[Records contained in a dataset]
********

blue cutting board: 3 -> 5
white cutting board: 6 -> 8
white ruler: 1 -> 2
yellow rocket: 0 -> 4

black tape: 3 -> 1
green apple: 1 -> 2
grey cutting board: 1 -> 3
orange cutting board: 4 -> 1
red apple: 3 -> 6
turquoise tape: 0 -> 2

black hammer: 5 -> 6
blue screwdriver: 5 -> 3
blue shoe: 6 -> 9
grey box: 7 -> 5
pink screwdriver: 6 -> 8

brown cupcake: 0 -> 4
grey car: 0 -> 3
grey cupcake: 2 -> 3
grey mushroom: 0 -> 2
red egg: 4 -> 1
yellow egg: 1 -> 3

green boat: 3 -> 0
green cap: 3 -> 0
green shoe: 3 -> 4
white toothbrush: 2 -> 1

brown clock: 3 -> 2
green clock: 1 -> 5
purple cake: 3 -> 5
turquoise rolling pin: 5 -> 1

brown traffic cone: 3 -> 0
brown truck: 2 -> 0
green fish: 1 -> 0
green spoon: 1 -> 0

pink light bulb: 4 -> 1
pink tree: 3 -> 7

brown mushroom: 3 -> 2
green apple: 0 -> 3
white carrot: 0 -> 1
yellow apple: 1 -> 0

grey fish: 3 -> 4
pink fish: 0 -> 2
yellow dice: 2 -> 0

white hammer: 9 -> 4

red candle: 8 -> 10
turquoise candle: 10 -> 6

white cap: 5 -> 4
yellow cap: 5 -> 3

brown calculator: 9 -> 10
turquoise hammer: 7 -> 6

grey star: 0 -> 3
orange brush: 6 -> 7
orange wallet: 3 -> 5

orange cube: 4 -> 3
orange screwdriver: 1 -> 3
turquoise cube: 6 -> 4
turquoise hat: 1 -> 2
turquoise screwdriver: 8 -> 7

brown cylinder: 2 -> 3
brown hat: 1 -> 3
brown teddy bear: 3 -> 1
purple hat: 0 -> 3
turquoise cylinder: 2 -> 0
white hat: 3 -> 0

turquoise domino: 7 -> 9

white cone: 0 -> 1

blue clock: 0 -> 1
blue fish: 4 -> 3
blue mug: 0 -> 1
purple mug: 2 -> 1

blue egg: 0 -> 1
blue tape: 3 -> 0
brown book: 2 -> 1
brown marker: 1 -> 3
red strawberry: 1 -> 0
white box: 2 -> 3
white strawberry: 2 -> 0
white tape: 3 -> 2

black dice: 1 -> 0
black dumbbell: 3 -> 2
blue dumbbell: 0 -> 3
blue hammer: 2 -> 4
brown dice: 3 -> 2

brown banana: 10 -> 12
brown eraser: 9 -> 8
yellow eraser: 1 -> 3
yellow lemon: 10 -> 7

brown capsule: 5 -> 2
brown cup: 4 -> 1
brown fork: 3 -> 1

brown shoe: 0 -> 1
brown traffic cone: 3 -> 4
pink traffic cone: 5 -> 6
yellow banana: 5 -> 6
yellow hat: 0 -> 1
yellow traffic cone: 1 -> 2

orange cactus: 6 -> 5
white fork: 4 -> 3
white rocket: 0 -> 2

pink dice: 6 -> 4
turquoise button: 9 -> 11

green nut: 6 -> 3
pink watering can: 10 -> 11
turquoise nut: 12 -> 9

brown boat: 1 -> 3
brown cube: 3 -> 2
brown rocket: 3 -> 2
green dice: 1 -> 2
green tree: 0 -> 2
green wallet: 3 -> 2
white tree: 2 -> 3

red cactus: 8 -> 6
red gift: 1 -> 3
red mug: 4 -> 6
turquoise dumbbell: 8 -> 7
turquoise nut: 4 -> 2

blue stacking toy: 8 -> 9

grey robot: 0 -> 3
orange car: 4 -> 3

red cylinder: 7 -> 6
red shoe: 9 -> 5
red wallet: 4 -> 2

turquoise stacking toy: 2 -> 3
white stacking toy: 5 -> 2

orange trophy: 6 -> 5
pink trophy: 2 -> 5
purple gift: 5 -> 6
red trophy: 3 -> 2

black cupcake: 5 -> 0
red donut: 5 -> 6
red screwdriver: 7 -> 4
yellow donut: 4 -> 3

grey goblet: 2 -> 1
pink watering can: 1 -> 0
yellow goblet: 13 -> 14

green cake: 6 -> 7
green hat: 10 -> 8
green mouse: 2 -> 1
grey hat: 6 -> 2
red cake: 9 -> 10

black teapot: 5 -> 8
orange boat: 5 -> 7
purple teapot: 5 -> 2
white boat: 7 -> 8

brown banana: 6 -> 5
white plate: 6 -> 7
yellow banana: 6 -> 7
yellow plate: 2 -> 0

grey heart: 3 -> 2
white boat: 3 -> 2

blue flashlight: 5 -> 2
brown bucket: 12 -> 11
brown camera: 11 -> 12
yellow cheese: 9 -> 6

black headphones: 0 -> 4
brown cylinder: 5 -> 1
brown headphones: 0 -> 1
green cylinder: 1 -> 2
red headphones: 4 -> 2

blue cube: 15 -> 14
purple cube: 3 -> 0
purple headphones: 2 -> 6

********

== Problem requirements ==
Please return all lines above in which the string "purple" is found.

== Solution to this task ==
purple cake: 3 -> 5
purple hat: 0 -> 3
purple mug: 2 -> 1
purple gift: 5 -> 6
purple teapot: 5 -> 2
purple cube: 3 -> 0
purple headphones: 2 -> 6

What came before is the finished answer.